Task prompt
From the listing below, set down exactly the lines between the one holding "white strawberry [253,273,304,322]" and the one holding "yellow bucket [383,494,458,585]", inclusive. No other line is wanted.

Recorded data
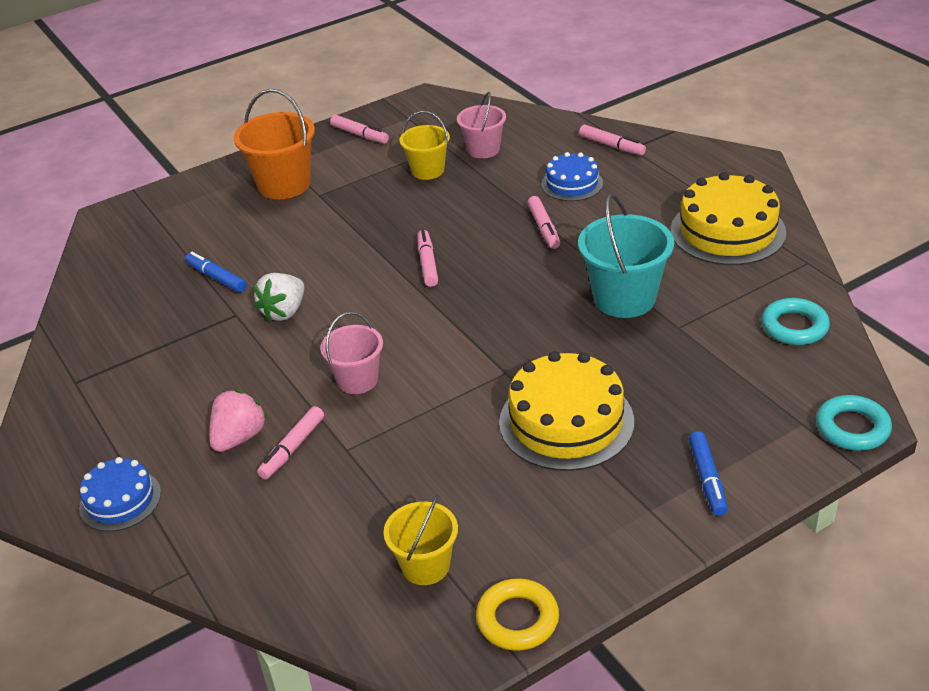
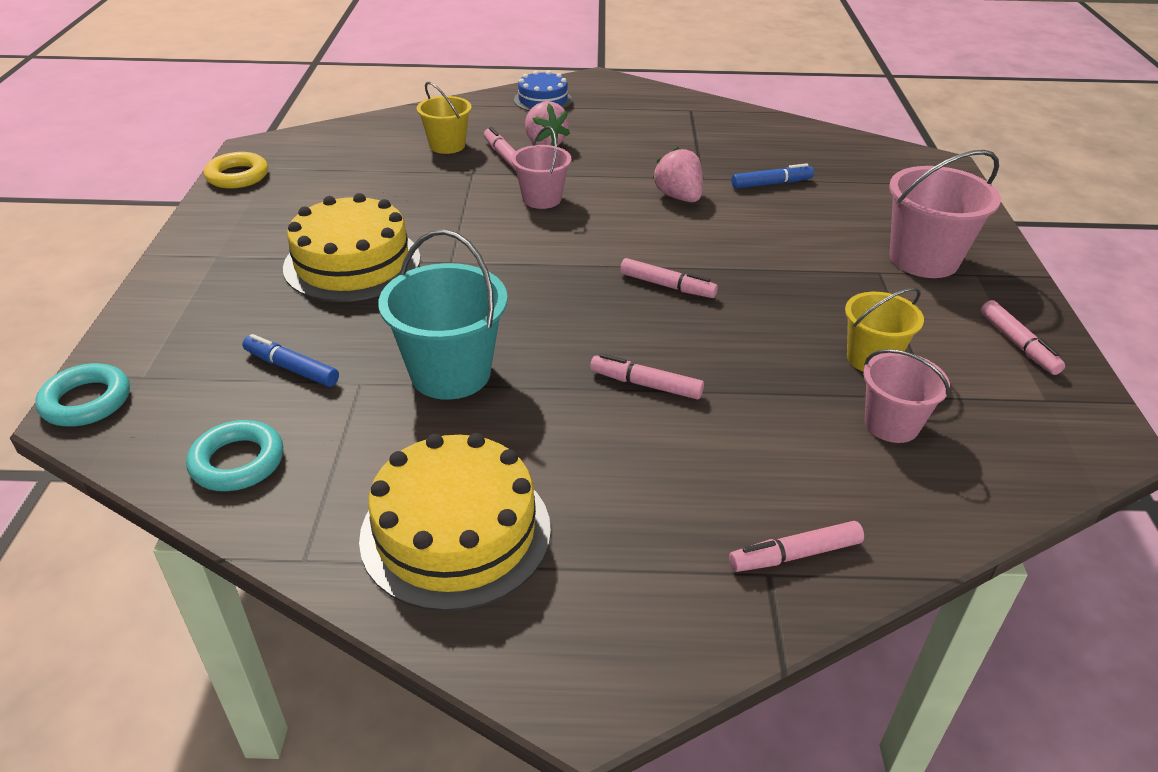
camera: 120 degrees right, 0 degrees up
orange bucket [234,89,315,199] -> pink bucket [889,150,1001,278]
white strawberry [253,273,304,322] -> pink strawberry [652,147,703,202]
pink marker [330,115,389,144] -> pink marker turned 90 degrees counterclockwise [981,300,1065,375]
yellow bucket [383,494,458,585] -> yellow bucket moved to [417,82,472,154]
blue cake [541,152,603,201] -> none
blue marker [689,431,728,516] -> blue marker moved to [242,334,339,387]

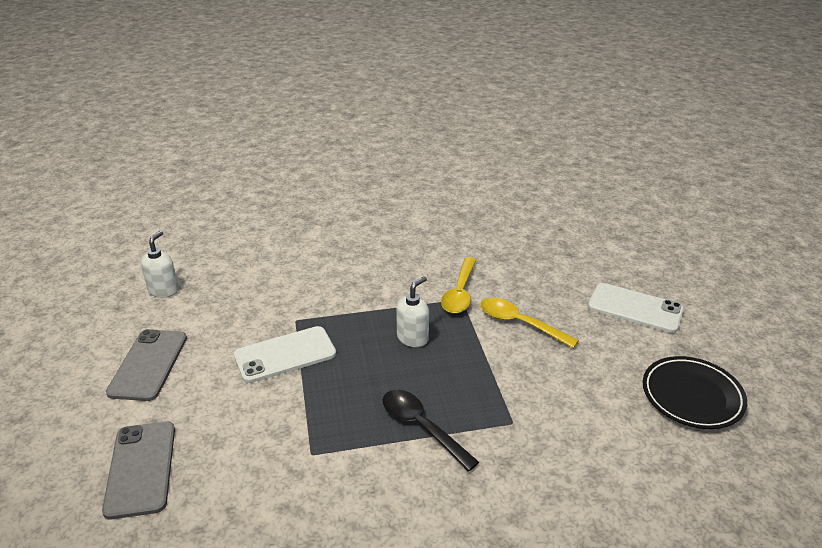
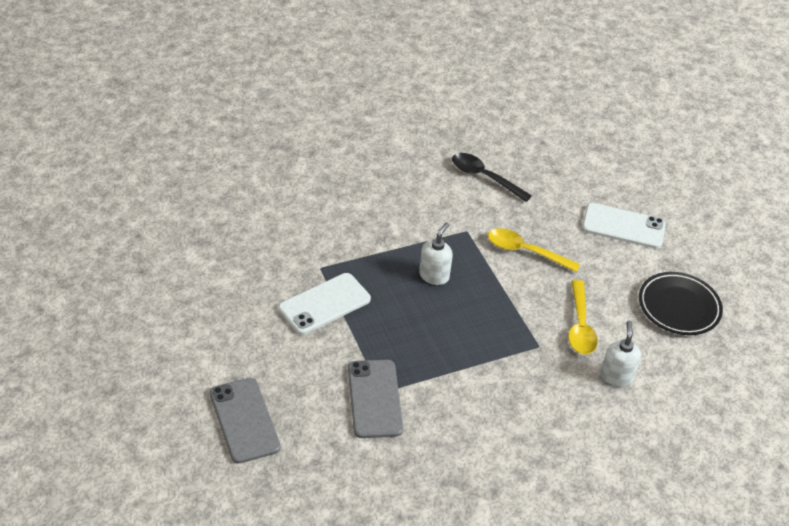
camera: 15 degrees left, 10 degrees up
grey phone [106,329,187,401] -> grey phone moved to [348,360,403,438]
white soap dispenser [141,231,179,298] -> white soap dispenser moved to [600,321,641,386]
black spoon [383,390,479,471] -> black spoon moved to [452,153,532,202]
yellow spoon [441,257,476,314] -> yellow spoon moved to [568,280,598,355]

Finished exercise
white strawberry [253,273,304,322] -> pink strawberry [652,147,703,202]
pink marker [330,115,389,144] -> pink marker turned 90 degrees counterclockwise [981,300,1065,375]
yellow bucket [383,494,458,585] -> yellow bucket moved to [417,82,472,154]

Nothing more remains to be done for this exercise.